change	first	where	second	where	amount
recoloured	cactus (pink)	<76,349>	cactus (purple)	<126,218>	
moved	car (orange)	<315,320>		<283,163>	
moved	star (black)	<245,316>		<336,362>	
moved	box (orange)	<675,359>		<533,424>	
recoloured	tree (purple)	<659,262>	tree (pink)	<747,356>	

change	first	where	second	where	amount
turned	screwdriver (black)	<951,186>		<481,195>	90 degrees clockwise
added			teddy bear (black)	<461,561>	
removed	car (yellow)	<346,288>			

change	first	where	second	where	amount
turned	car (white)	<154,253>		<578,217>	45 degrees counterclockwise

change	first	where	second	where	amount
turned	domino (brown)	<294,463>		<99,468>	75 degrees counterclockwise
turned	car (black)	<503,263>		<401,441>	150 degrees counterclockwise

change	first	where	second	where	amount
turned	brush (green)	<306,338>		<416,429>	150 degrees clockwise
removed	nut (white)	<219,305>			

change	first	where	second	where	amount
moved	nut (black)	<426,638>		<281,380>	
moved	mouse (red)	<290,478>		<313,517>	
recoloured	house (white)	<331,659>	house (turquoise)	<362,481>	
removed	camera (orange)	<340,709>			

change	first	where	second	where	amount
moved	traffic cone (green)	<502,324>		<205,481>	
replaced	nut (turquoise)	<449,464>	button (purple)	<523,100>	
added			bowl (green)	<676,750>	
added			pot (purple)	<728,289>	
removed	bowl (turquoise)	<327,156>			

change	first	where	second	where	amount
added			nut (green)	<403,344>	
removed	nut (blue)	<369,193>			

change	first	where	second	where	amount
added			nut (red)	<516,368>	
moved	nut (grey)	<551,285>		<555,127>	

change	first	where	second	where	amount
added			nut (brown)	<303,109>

--- Work task ---
Each of the entries must be set down again exactly.

--- Output of the task ---
change	first	where	second	where	amount
recoloured	cactus (pink)	<76,349>	cactus (purple)	<126,218>	
moved	car (orange)	<315,320>		<283,163>	
moved	star (black)	<245,316>		<336,362>	
moved	box (orange)	<675,359>		<533,424>	
recoloured	tree (purple)	<659,262>	tree (pink)	<747,356>	

change	first	where	second	where	amount
turned	screwdriver (black)	<951,186>		<481,195>	90 degrees clockwise
added			teddy bear (black)	<461,561>	
removed	car (yellow)	<346,288>			

change	first	where	second	where	amount
turned	car (white)	<154,253>		<578,217>	45 degrees counterclockwise

change	first	where	second	where	amount
turned	domino (brown)	<294,463>		<99,468>	75 degrees counterclockwise
turned	car (black)	<503,263>		<401,441>	150 degrees counterclockwise

change	first	where	second	where	amount
turned	brush (green)	<306,338>		<416,429>	150 degrees clockwise
removed	nut (white)	<219,305>			

change	first	where	second	where	amount
moved	nut (black)	<426,638>		<281,380>	
moved	mouse (red)	<290,478>		<313,517>	
recoloured	house (white)	<331,659>	house (turquoise)	<362,481>	
removed	camera (orange)	<340,709>			

change	first	where	second	where	amount
moved	traffic cone (green)	<502,324>		<205,481>	
replaced	nut (turquoise)	<449,464>	button (purple)	<523,100>	
added			bowl (green)	<676,750>	
added			pot (purple)	<728,289>	
removed	bowl (turquoise)	<327,156>			

change	first	where	second	where	amount
added			nut (green)	<403,344>	
removed	nut (blue)	<369,193>			

change	first	where	second	where	amount
added			nut (red)	<516,368>	
moved	nut (grey)	<551,285>		<555,127>	

change	first	where	second	where	amount
added			nut (brown)	<303,109>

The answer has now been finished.